*** Begin section ***

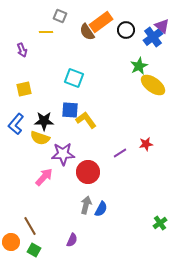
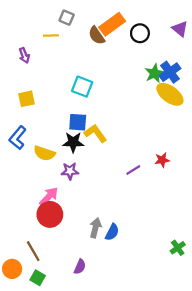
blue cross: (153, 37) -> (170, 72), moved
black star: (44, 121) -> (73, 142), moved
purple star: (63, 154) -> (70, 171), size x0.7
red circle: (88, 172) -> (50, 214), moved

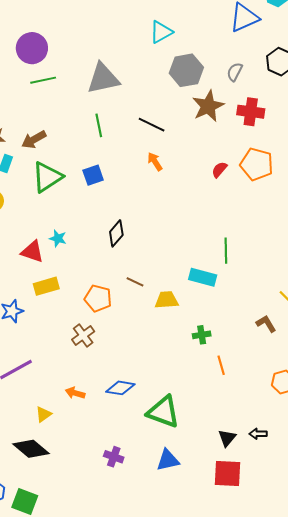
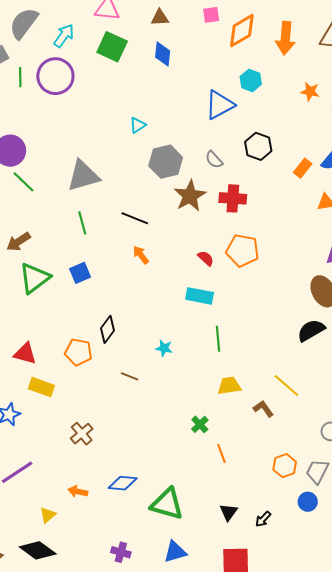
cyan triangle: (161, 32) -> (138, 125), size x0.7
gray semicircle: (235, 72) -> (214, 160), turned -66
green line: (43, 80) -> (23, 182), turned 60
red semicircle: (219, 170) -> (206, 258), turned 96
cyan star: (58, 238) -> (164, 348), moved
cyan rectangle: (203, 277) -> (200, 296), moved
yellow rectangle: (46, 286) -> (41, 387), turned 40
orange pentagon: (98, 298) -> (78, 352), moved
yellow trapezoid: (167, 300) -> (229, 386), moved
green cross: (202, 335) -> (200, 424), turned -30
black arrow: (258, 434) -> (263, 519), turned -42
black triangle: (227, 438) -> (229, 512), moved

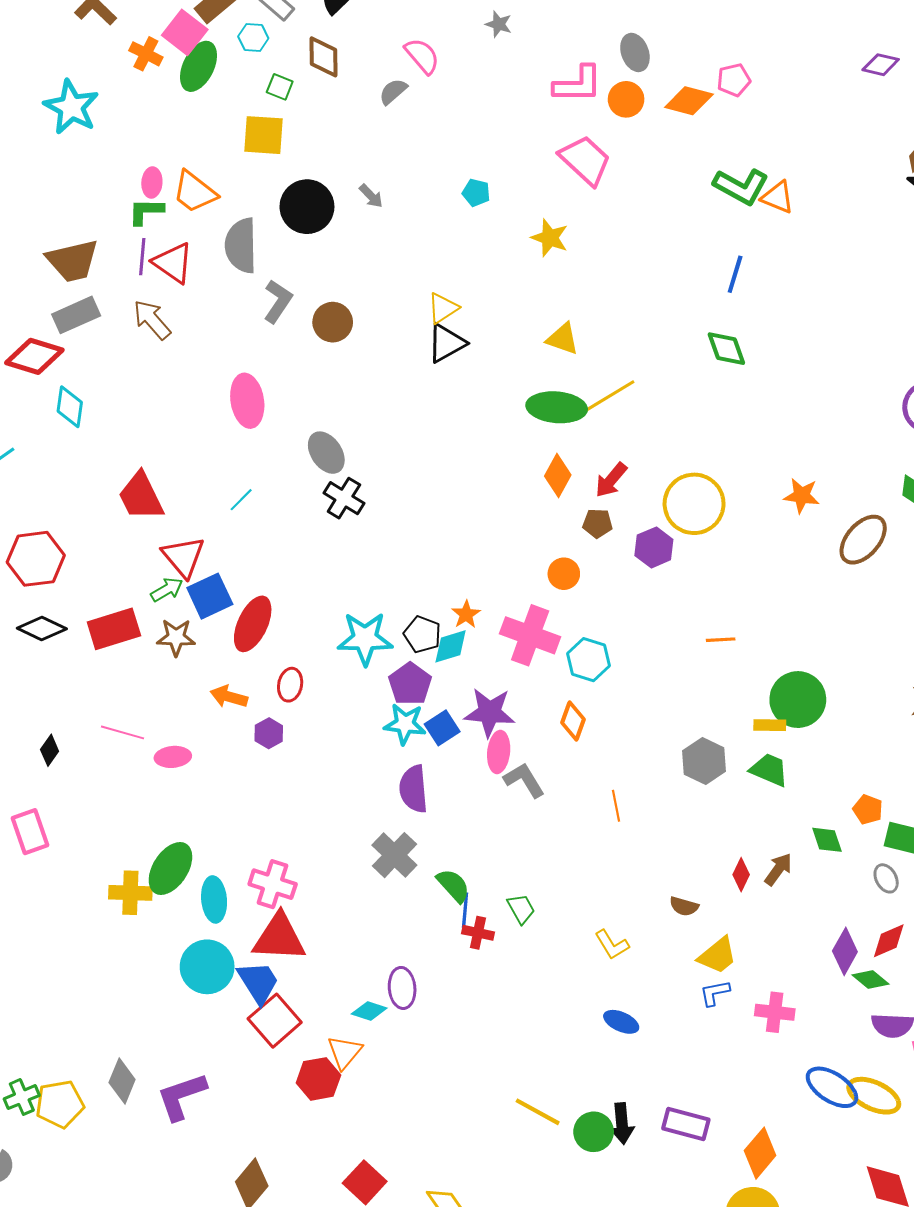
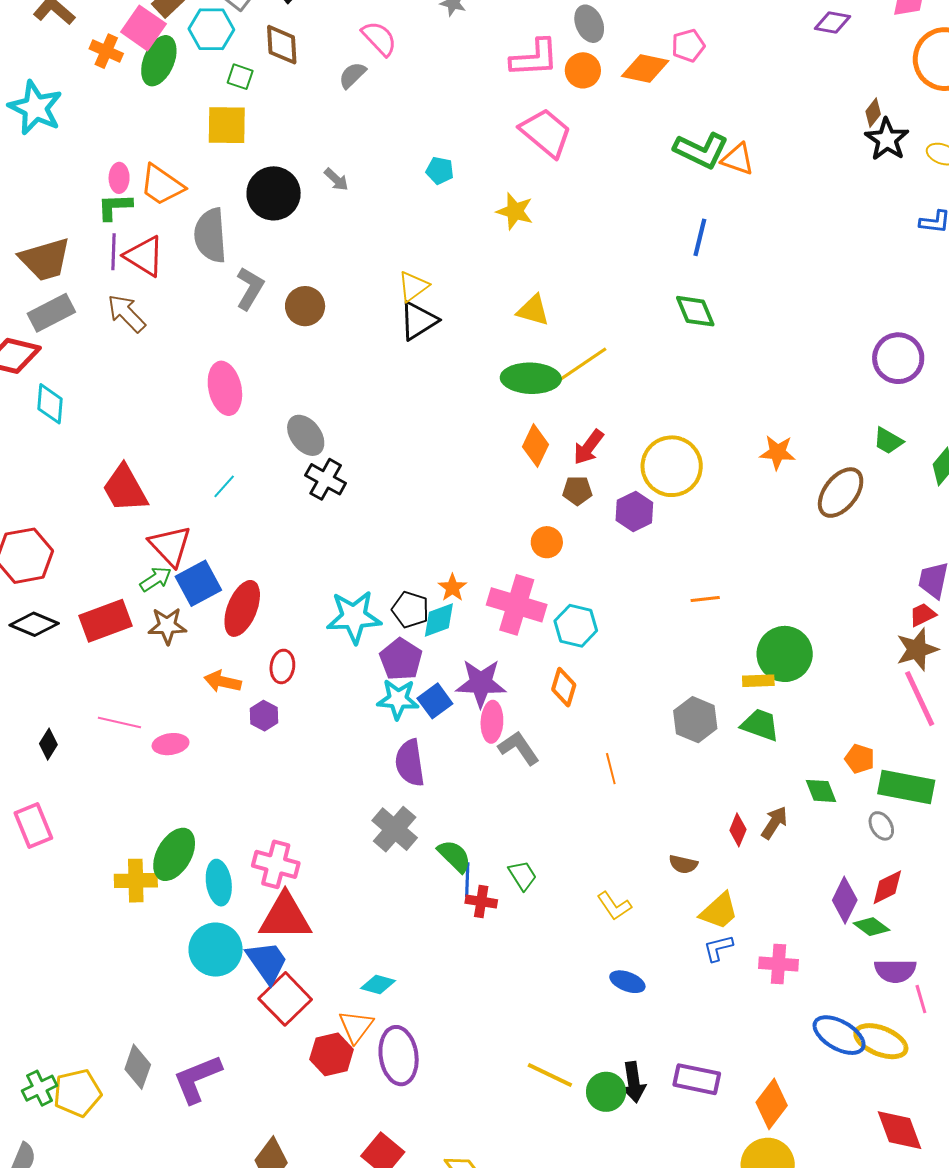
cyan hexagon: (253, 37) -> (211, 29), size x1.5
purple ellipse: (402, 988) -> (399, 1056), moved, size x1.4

*** End section ***

(Task description) Your task is to copy exactly the lines from the line containing "black triangle: (227, 438)" through the final line of the listing above and to omit every picture.

(Result for this exercise)
black triangle: (227, 438) -> (229, 512), moved

cyan hexagon: (253, 37) -> (211, 29), size x1.5
purple ellipse: (402, 988) -> (399, 1056), moved, size x1.4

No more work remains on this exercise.